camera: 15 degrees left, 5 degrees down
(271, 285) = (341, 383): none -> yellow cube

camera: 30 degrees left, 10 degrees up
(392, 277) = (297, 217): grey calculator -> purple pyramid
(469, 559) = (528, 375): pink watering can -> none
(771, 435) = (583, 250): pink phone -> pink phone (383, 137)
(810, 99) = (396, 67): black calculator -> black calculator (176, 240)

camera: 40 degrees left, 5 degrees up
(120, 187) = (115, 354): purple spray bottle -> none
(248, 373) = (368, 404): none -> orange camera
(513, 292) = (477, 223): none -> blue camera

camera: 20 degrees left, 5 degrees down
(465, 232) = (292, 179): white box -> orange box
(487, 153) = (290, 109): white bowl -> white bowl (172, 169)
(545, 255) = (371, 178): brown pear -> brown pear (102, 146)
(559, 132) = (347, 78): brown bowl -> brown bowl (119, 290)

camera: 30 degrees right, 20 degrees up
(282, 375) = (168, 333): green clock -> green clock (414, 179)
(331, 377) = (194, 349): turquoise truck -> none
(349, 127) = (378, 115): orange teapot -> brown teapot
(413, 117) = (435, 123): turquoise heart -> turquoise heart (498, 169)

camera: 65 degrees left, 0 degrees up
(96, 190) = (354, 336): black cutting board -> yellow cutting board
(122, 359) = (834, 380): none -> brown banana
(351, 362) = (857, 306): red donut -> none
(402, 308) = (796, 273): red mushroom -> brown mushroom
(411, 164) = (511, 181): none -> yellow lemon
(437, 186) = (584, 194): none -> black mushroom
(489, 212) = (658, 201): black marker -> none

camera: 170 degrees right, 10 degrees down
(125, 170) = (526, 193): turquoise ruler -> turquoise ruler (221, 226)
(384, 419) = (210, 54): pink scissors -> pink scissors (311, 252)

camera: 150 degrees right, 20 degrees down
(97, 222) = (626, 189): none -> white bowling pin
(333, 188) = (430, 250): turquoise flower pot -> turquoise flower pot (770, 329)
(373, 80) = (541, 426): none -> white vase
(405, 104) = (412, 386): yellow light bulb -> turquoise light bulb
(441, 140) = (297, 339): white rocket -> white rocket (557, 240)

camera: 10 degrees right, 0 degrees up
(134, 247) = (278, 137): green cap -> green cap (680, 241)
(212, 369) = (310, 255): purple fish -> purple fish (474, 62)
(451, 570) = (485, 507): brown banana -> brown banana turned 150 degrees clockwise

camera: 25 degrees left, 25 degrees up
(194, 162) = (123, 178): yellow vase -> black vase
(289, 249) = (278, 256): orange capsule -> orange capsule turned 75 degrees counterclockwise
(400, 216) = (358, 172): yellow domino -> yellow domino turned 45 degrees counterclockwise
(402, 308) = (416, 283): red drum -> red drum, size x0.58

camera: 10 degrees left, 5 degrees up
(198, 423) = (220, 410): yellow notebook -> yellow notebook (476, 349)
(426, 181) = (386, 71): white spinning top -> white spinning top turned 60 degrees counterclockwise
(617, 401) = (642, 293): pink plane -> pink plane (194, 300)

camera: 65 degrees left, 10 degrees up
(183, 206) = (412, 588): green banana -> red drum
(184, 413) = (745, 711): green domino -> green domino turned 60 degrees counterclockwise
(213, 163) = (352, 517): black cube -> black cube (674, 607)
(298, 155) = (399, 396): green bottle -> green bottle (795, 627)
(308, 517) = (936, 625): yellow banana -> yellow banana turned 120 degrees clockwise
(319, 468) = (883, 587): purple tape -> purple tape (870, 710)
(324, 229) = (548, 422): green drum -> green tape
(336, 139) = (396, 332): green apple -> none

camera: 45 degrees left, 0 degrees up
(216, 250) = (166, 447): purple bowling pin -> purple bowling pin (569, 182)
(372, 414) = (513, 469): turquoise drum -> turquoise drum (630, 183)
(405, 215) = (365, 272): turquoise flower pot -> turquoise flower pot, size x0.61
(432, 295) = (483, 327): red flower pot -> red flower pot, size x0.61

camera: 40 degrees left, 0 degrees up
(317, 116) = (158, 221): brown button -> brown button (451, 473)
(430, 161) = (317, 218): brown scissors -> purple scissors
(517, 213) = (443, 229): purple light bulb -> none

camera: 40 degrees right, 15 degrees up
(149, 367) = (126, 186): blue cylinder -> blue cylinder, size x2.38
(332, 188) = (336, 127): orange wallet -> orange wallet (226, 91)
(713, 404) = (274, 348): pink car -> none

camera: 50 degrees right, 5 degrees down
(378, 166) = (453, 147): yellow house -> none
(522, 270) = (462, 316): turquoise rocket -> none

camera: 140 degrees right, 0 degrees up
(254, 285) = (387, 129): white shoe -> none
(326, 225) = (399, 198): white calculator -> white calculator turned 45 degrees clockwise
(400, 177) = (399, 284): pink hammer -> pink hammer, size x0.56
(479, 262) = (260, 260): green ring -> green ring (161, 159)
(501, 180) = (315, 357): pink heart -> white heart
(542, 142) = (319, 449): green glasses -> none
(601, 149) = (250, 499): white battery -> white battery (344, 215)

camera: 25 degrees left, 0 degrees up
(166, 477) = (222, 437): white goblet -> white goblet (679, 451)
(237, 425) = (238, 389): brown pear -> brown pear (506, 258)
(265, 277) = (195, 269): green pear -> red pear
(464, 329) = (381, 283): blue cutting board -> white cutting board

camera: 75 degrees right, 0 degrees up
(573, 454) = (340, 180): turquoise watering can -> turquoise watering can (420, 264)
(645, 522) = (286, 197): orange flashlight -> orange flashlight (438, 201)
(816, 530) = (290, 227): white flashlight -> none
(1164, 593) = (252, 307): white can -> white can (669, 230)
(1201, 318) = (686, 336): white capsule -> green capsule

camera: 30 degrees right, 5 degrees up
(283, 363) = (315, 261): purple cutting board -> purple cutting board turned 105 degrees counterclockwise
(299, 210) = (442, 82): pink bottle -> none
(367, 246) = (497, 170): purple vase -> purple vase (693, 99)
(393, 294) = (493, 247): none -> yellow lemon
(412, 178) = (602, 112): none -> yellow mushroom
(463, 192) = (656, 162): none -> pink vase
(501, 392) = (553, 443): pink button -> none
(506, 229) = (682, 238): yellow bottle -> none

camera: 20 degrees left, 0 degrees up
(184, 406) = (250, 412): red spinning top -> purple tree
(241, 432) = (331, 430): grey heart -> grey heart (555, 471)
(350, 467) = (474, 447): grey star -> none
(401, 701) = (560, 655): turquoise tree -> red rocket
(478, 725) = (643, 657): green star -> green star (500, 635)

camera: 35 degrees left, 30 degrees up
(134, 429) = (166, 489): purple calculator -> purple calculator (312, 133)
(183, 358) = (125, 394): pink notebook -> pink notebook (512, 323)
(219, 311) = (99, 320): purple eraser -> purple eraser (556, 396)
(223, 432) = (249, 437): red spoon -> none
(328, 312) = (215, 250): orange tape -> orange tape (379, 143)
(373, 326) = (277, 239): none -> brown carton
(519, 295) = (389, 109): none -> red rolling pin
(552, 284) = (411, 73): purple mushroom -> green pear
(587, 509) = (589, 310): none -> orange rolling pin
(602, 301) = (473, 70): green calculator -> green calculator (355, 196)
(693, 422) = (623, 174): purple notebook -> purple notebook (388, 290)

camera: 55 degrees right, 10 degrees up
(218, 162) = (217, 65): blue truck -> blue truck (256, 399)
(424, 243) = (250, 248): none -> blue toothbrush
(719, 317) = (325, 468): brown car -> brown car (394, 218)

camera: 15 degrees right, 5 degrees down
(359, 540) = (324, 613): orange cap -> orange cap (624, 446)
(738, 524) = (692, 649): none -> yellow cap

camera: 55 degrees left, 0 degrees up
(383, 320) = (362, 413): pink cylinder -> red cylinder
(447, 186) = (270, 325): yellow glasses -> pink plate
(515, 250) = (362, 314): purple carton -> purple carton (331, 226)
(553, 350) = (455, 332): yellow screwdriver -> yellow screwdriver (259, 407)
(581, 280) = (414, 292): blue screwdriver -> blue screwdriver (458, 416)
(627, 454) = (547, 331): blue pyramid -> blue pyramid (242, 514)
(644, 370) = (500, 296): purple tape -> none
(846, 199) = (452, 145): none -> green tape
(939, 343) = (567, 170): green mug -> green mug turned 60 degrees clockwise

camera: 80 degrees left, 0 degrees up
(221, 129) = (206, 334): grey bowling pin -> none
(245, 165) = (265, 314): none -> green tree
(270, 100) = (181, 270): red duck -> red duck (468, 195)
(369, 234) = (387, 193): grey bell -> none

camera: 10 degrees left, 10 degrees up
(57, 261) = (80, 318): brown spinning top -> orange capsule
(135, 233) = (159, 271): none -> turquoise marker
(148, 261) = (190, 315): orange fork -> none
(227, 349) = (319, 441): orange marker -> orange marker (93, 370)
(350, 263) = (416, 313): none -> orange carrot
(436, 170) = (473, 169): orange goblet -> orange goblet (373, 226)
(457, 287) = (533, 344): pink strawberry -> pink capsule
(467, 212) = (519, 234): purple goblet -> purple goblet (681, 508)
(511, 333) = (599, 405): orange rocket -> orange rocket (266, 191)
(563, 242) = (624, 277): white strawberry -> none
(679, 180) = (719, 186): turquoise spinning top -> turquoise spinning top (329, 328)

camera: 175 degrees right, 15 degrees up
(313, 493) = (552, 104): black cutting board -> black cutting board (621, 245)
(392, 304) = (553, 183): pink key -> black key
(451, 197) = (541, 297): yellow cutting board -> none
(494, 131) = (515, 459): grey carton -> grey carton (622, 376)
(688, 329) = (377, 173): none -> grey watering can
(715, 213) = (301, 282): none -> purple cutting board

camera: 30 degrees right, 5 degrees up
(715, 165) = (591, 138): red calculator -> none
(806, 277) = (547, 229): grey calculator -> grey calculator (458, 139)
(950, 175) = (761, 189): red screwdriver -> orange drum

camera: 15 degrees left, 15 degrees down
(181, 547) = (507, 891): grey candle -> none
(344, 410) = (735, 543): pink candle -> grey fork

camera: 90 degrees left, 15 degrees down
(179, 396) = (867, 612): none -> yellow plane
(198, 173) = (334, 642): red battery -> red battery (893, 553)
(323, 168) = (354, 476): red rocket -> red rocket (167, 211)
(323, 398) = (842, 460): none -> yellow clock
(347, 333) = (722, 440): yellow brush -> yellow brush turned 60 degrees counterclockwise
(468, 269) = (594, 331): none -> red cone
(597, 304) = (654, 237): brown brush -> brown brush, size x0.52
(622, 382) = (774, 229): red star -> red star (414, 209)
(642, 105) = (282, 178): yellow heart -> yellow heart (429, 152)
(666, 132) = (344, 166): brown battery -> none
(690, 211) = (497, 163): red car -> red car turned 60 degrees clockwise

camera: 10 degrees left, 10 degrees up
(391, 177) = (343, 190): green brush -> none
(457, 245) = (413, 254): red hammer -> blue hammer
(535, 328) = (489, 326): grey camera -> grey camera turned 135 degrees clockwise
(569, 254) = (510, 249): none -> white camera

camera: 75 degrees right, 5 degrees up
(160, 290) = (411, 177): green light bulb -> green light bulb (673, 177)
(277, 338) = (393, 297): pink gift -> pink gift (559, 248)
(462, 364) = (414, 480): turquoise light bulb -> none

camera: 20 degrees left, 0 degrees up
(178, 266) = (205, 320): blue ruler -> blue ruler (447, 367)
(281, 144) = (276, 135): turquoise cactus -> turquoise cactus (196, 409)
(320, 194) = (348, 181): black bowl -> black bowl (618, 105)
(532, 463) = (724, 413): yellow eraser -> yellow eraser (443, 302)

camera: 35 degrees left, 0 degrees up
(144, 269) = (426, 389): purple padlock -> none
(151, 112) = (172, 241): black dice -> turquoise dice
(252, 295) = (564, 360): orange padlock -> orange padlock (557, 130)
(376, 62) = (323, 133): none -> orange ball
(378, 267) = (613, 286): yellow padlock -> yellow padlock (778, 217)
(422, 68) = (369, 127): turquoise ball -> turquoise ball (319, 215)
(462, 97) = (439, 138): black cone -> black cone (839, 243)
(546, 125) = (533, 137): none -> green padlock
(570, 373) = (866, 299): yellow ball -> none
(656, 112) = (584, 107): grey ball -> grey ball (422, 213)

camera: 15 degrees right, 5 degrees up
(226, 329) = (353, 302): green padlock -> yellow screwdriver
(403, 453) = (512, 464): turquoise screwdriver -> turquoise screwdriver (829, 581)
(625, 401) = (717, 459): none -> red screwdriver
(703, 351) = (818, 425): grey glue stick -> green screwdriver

◆ **Exercise directions**
An exact, complete copy of the lines above from the one with "(213, 163) = (352, 517): black" through the one with "camera: 40 degrees right, 15 degrees up" is the whole answer.

◆ **Completed exercise**
(213, 163) = (352, 517): black cube -> black cube (674, 607)
(298, 155) = (399, 396): green bottle -> green bottle (795, 627)
(308, 517) = (936, 625): yellow banana -> yellow banana turned 120 degrees clockwise
(319, 468) = (883, 587): purple tape -> purple tape (870, 710)
(324, 229) = (548, 422): green drum -> green tape
(336, 139) = (396, 332): green apple -> none

camera: 45 degrees left, 0 degrees up
(216, 250) = (166, 447): purple bowling pin -> purple bowling pin (569, 182)
(372, 414) = (513, 469): turquoise drum -> turquoise drum (630, 183)
(405, 215) = (365, 272): turquoise flower pot -> turquoise flower pot, size x0.61
(432, 295) = (483, 327): red flower pot -> red flower pot, size x0.61

camera: 40 degrees left, 0 degrees up
(317, 116) = (158, 221): brown button -> brown button (451, 473)
(430, 161) = (317, 218): brown scissors -> purple scissors
(517, 213) = (443, 229): purple light bulb -> none

camera: 40 degrees right, 15 degrees up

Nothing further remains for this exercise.